─── Source records ───
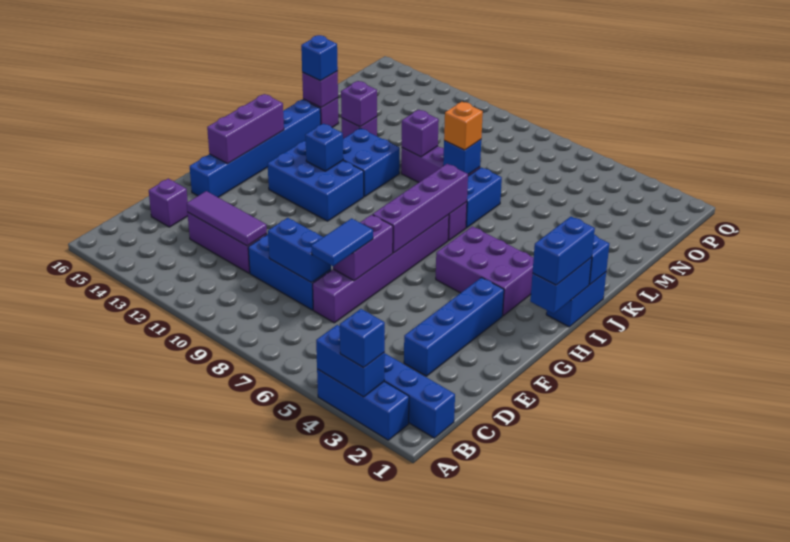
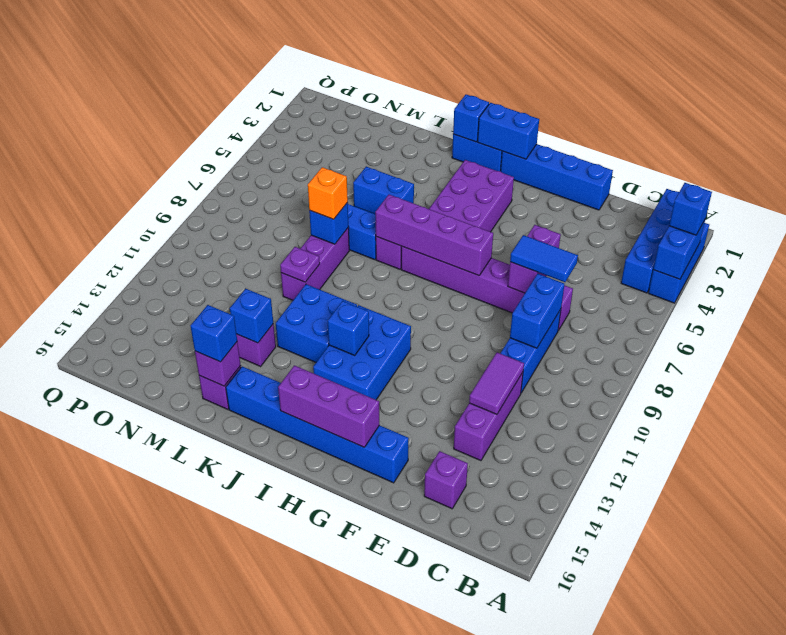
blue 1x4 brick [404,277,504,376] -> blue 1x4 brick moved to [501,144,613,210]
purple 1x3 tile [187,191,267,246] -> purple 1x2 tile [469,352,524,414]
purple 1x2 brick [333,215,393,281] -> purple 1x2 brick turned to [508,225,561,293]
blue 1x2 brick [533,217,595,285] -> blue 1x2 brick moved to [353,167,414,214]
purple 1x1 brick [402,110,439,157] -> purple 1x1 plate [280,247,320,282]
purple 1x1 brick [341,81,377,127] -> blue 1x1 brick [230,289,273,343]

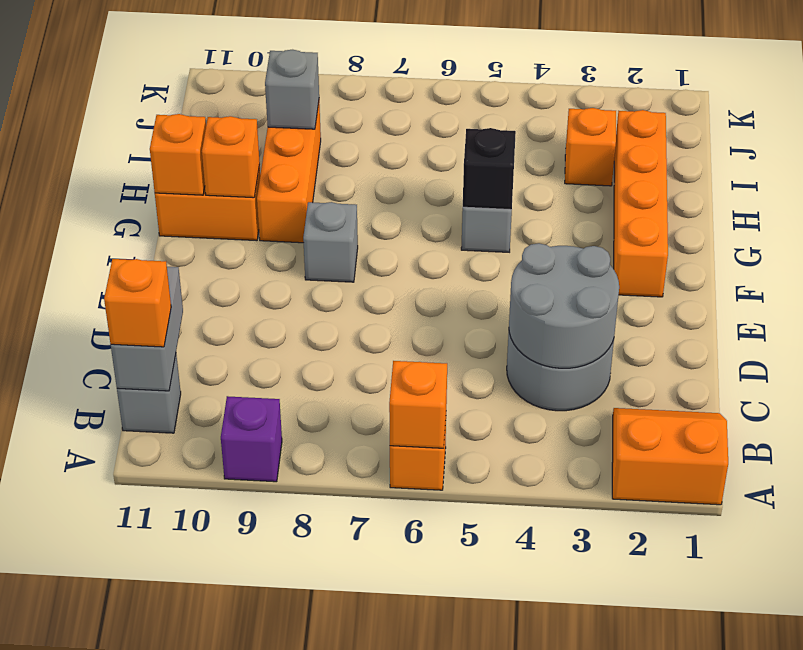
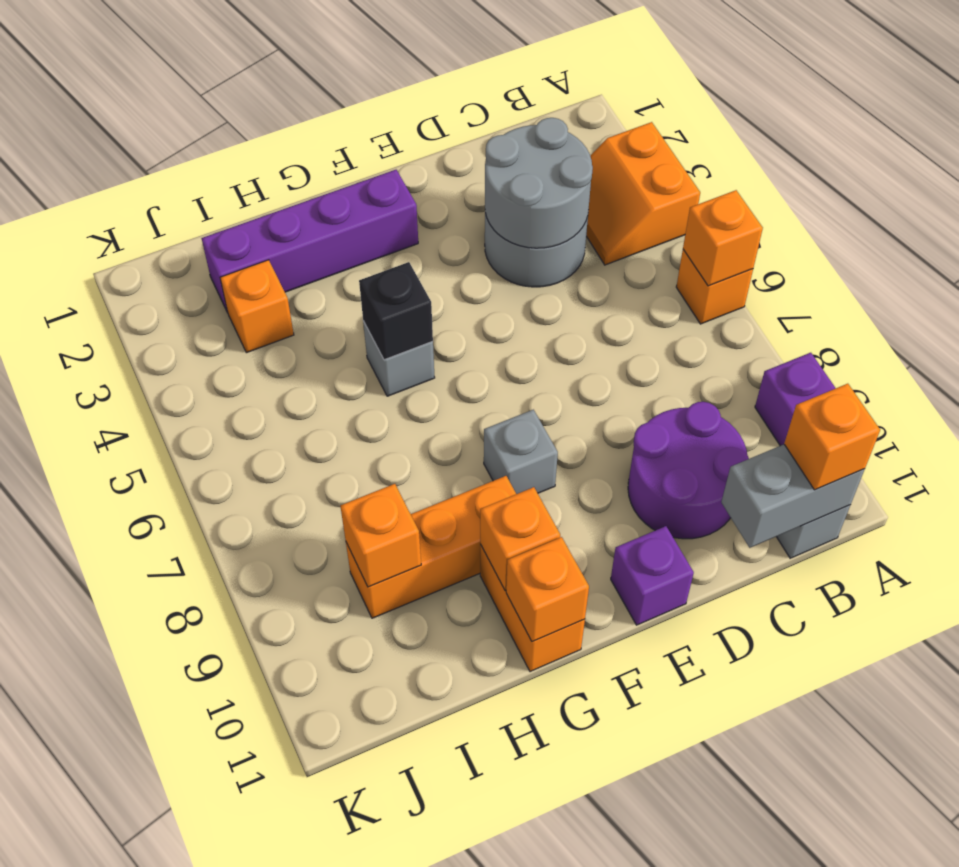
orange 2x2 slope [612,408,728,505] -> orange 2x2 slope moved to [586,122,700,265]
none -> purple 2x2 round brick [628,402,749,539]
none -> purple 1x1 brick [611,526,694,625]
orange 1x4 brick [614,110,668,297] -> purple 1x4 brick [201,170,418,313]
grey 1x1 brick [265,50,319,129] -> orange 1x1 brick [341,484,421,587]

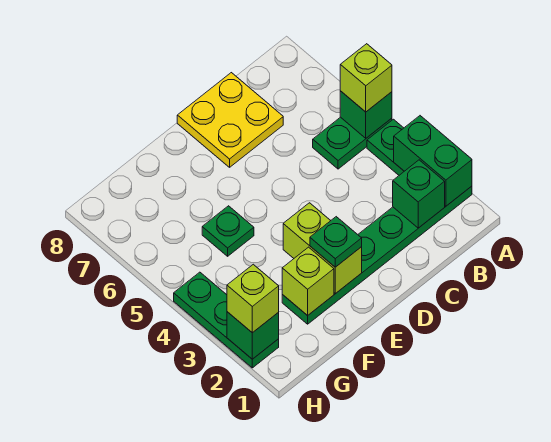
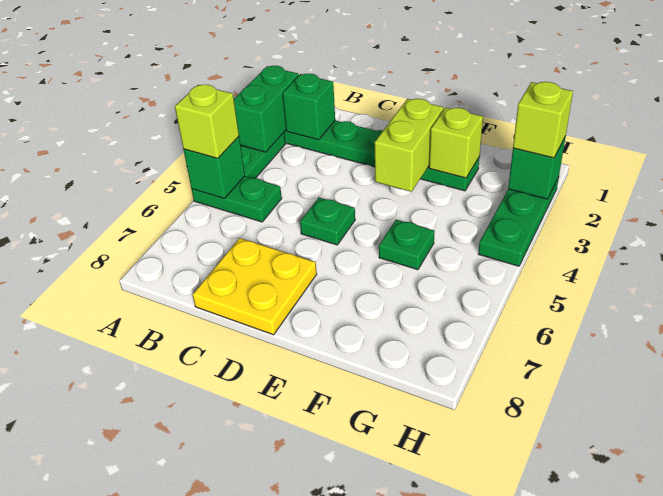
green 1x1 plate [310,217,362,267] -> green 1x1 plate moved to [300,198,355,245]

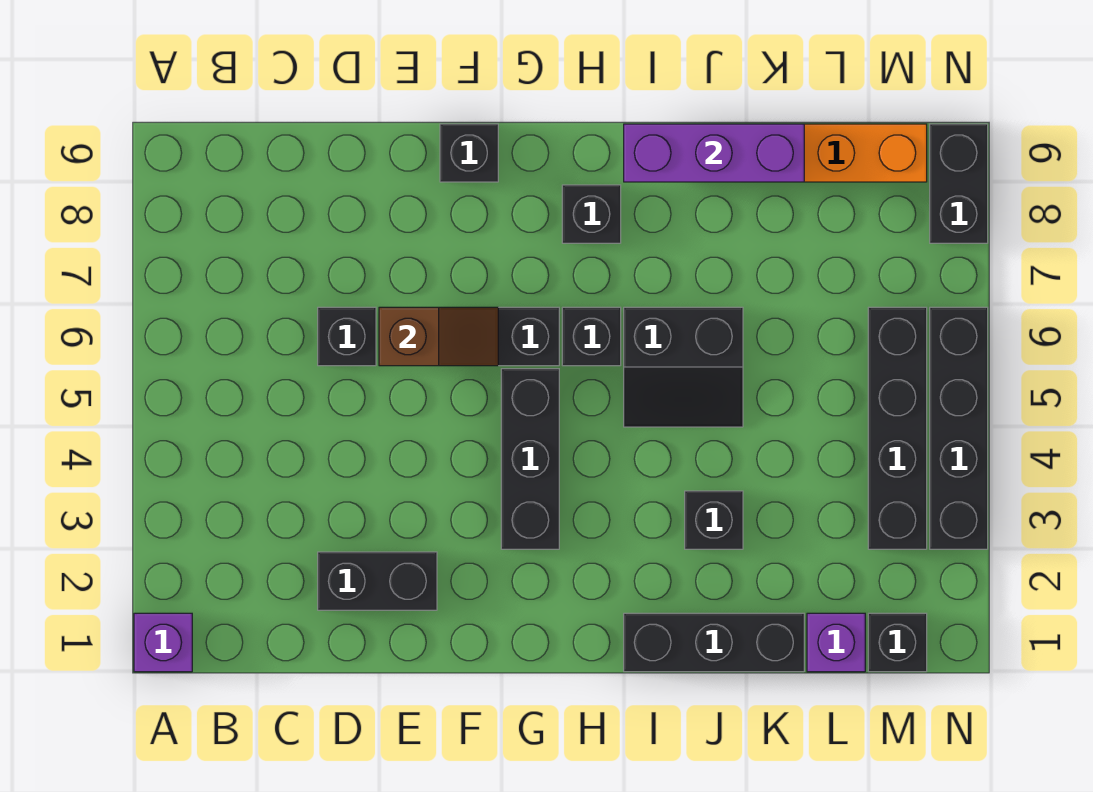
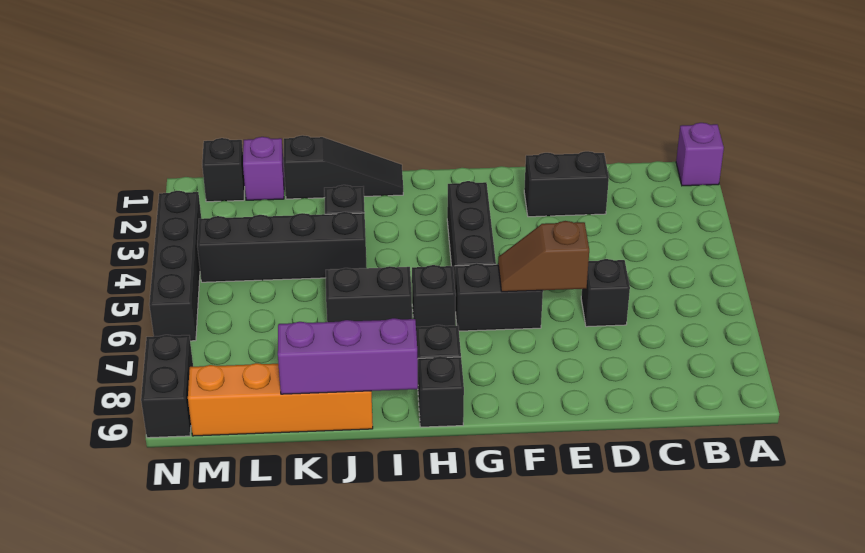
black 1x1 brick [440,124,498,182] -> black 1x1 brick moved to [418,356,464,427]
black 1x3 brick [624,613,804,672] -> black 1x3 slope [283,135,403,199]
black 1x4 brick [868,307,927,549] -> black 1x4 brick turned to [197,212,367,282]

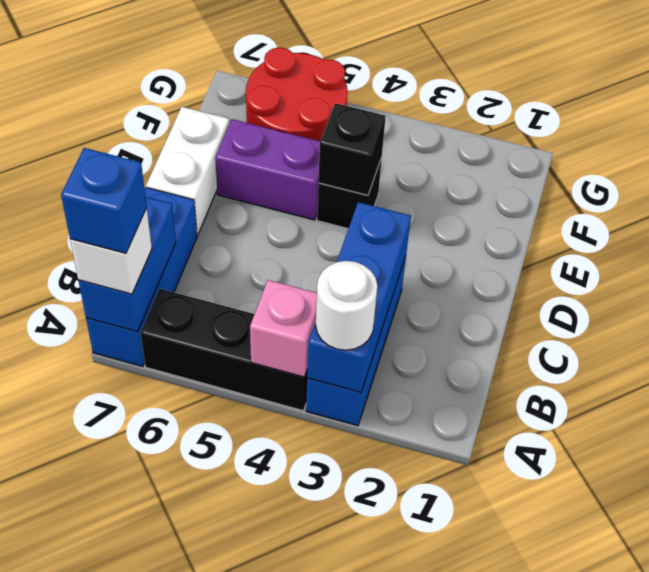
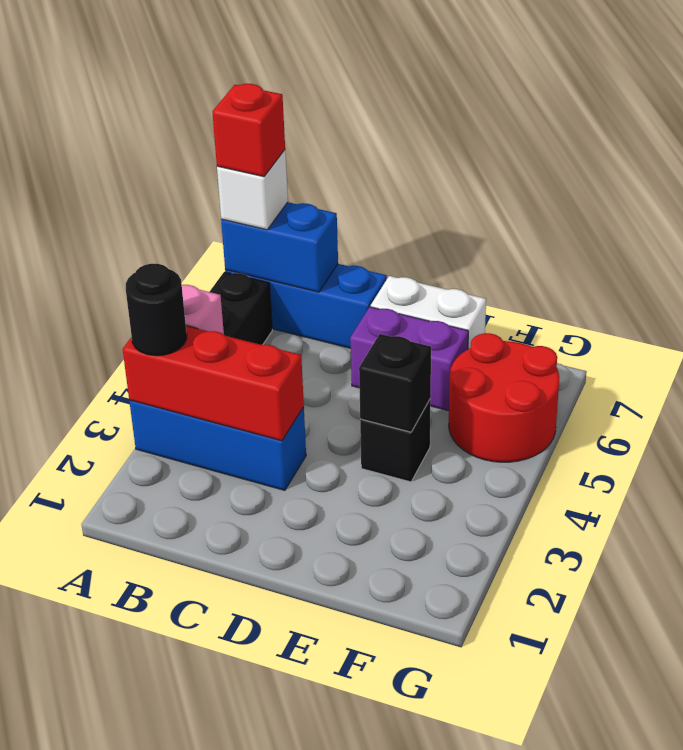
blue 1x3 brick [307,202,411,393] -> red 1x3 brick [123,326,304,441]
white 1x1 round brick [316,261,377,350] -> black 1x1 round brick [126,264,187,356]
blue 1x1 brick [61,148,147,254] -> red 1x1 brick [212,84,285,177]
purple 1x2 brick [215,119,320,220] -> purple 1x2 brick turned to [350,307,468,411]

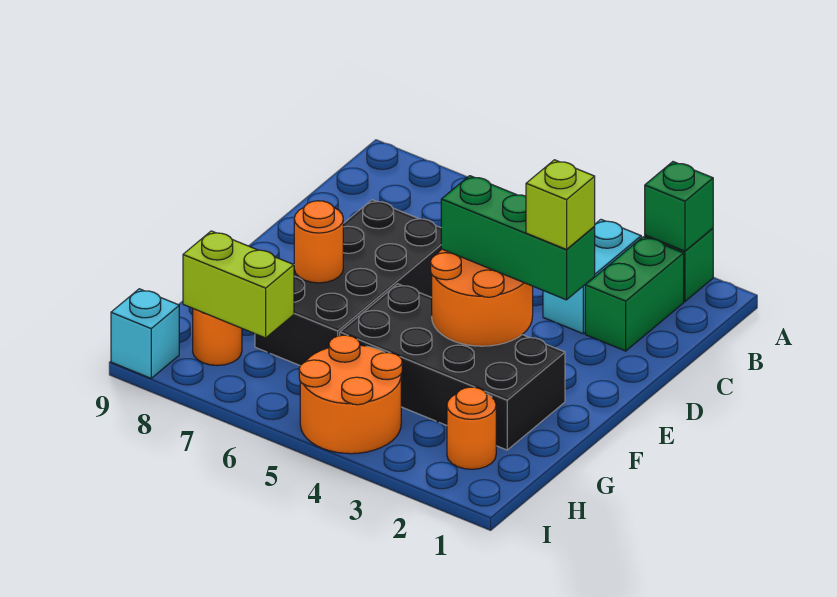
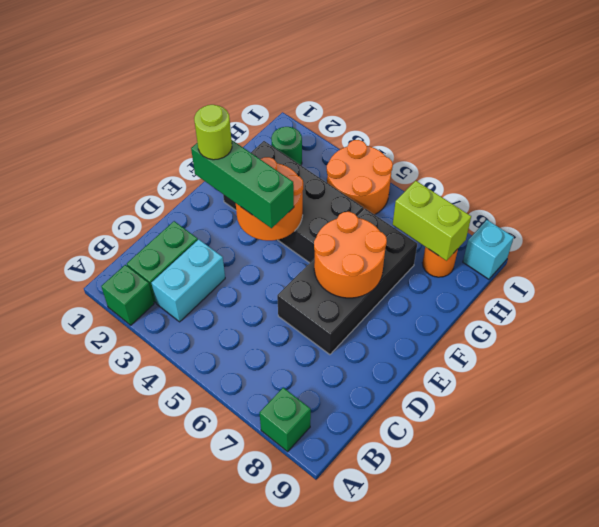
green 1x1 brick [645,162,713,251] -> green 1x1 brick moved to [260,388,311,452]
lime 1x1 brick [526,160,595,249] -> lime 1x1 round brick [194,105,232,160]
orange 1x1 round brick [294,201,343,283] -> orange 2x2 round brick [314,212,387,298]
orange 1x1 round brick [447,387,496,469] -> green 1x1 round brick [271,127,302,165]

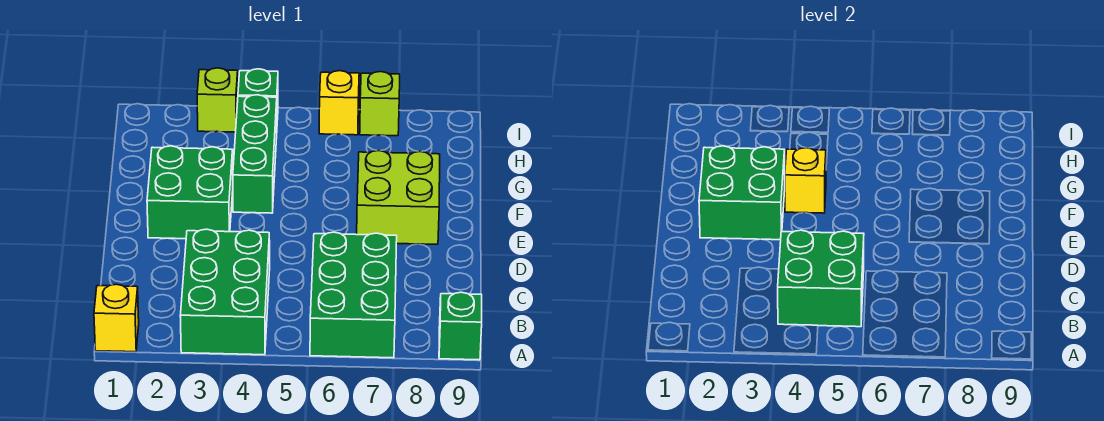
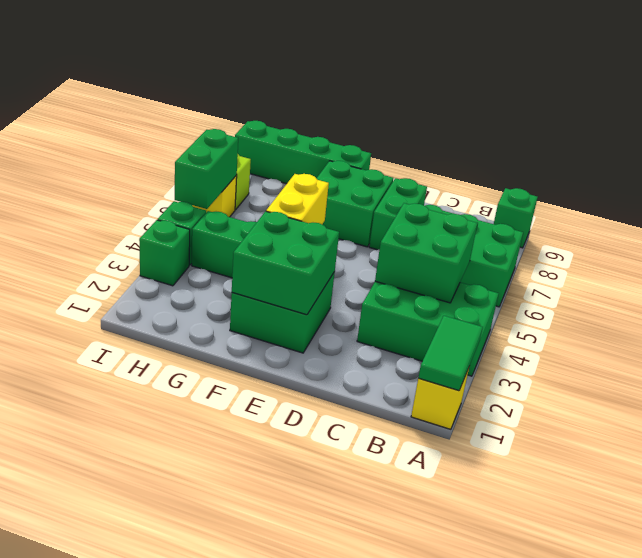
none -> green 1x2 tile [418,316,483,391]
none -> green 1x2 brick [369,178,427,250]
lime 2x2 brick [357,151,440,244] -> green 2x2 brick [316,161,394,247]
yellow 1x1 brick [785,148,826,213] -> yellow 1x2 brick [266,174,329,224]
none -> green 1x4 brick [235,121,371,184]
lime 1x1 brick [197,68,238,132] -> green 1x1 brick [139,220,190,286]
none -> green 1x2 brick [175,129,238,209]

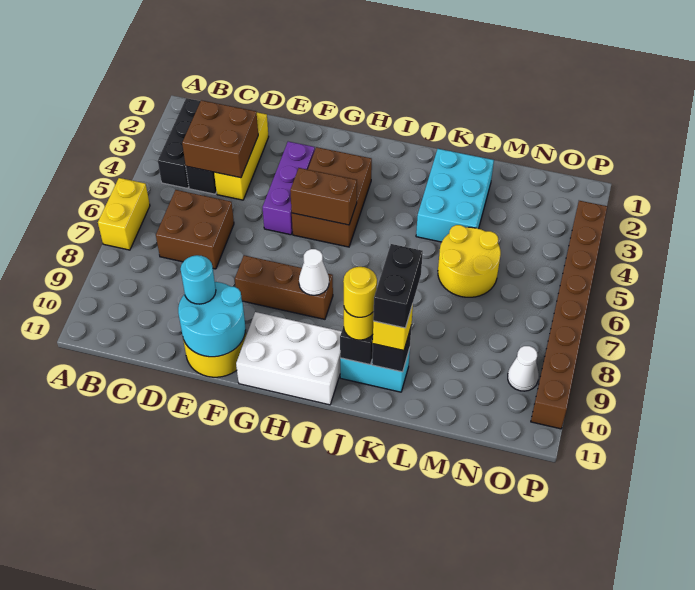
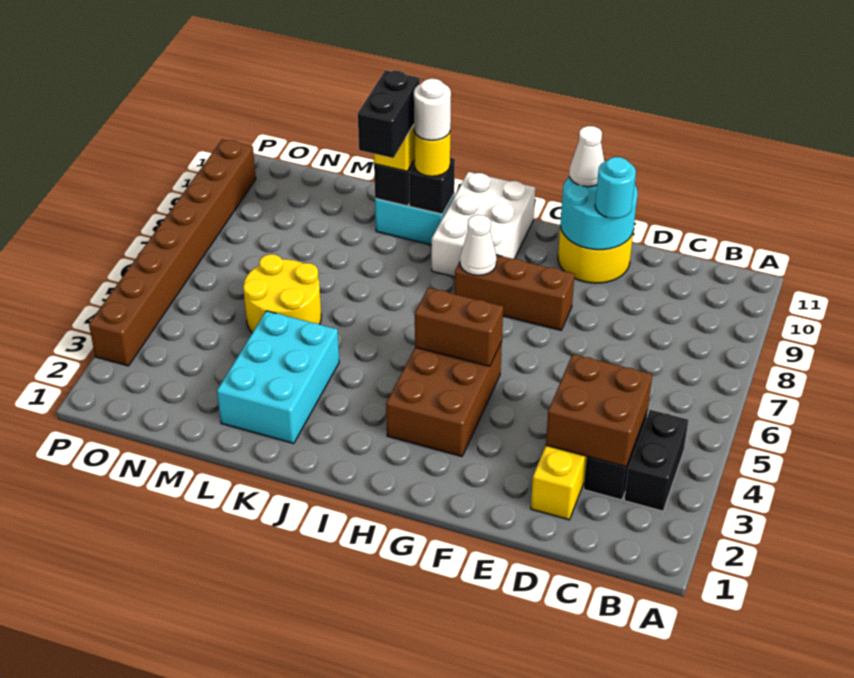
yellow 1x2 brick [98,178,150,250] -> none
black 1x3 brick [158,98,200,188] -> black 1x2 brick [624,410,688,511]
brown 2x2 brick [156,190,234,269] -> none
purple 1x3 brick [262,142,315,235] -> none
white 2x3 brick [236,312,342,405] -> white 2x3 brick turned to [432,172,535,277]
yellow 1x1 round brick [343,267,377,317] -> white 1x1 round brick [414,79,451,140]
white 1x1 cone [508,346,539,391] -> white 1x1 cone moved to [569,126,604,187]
───
**Assigned task:** Say how many lines in the records contain the string "yellow", and say nothing else.

**Exercise output:** 3